● **DATA PROVIDED**:
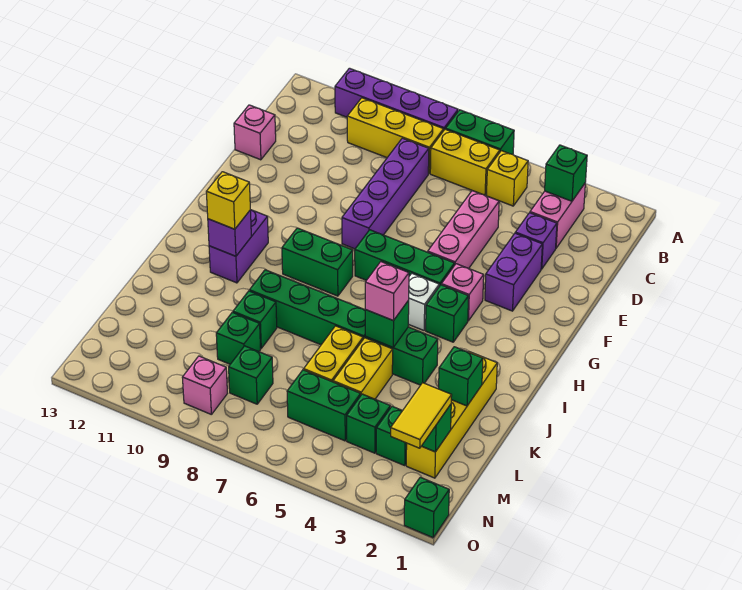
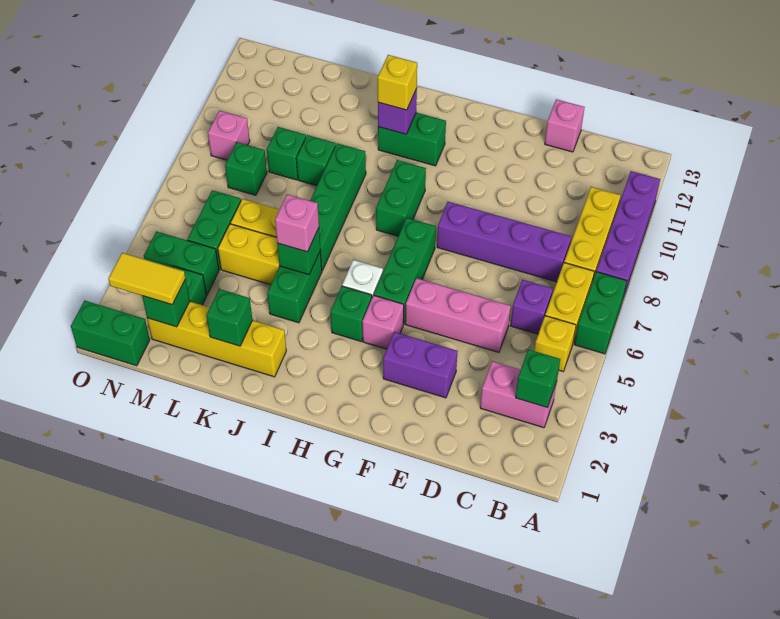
purple brick D3 level 1 -> purple brick C6 level 1
purple brick H11:I11 level 1 -> green brick H11:I11 level 1
green brick M4 level 1 -> green brick M4:N4 level 1
green brick O1 level 1 -> green brick N1:O1 level 1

● **WHAT TO PRODUCE**:
Every line above should be printed again word for word, without its pictures.

● **SOLUTION TO THE PROBLEM**:
purple brick D3 level 1 -> purple brick C6 level 1
purple brick H11:I11 level 1 -> green brick H11:I11 level 1
green brick M4 level 1 -> green brick M4:N4 level 1
green brick O1 level 1 -> green brick N1:O1 level 1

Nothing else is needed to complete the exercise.